Collected data entries
[Start of section]
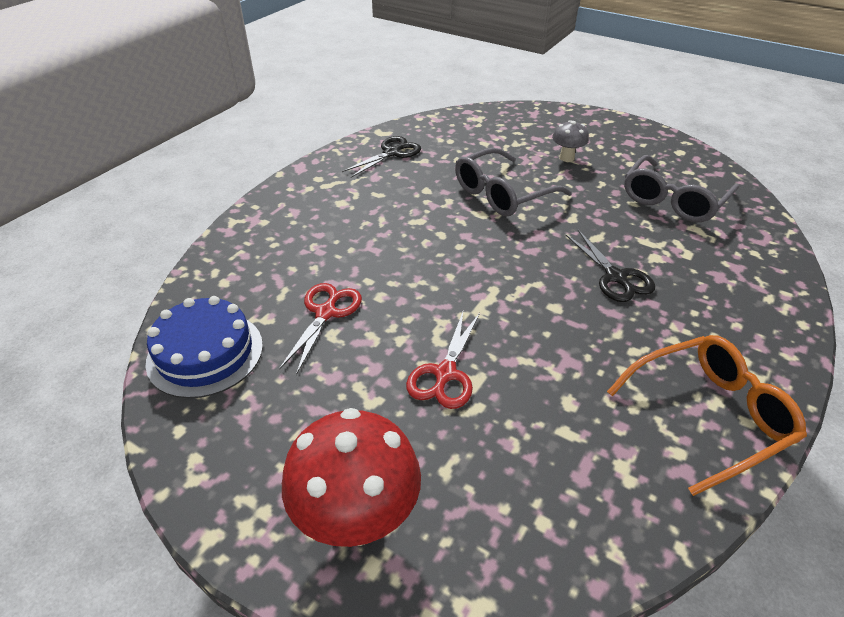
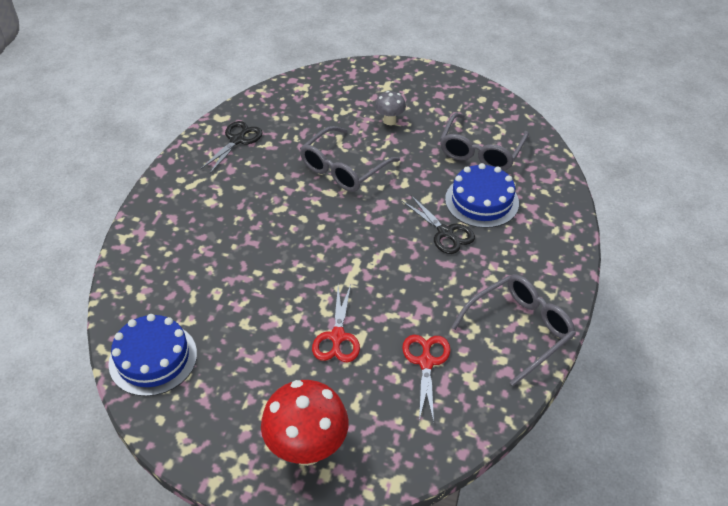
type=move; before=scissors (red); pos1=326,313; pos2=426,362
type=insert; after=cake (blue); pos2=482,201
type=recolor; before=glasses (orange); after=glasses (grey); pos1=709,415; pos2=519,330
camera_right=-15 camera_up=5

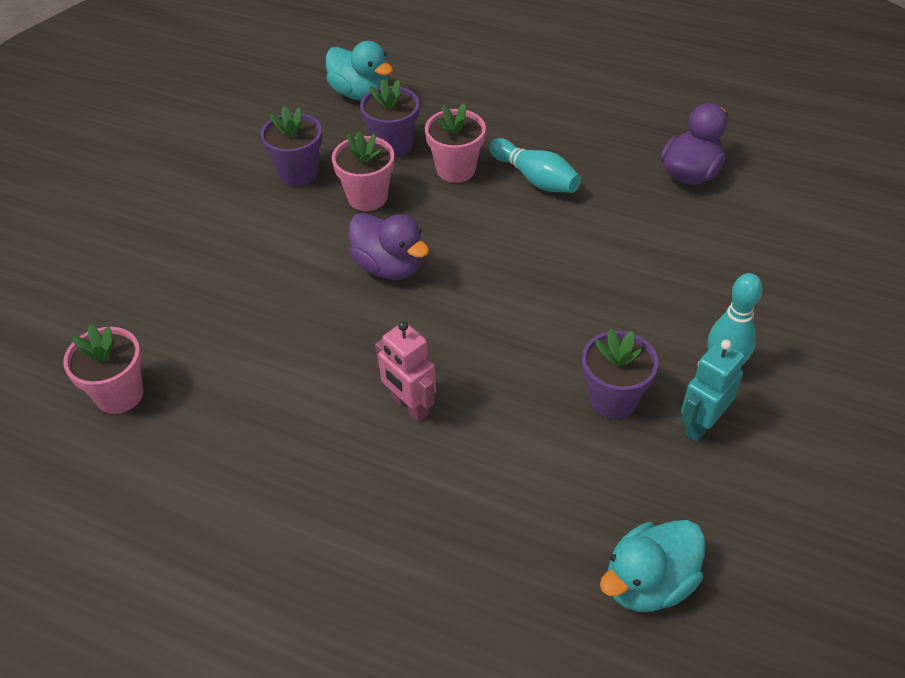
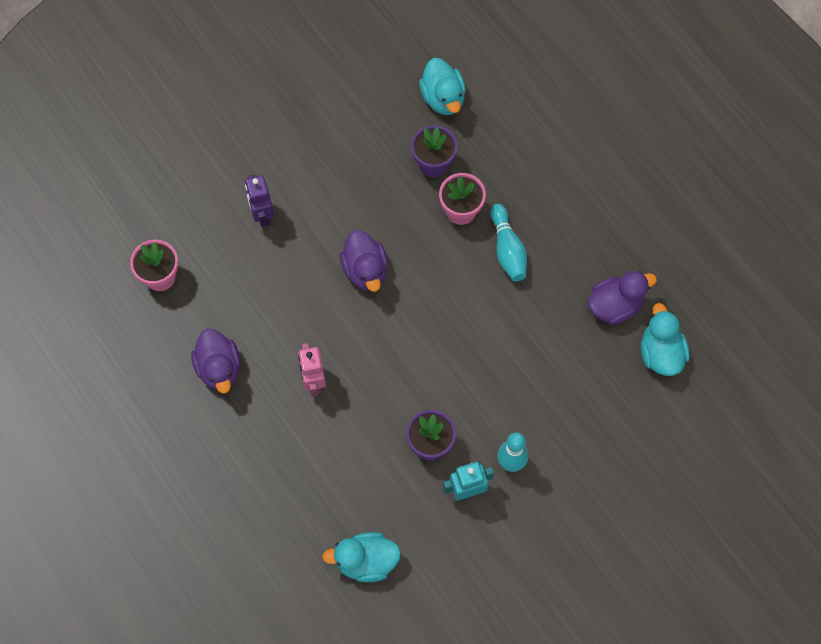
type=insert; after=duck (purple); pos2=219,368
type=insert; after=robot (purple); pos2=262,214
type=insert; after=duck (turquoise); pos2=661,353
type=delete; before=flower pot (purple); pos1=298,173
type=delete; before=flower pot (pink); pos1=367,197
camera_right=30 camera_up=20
[End of section]
■ WORK TASK:
The copy you produce must repeat all the entries exactly and contain no pictures.

■ RESPONSE:
type=move; before=scissors (red); pos1=326,313; pos2=426,362
type=insert; after=cake (blue); pos2=482,201
type=recolor; before=glasses (orange); after=glasses (grey); pos1=709,415; pos2=519,330
camera_right=-15 camera_up=5

type=insert; after=duck (purple); pos2=219,368
type=insert; after=robot (purple); pos2=262,214
type=insert; after=duck (turquoise); pos2=661,353
type=delete; before=flower pot (purple); pos1=298,173
type=delete; before=flower pot (pink); pos1=367,197
camera_right=30 camera_up=20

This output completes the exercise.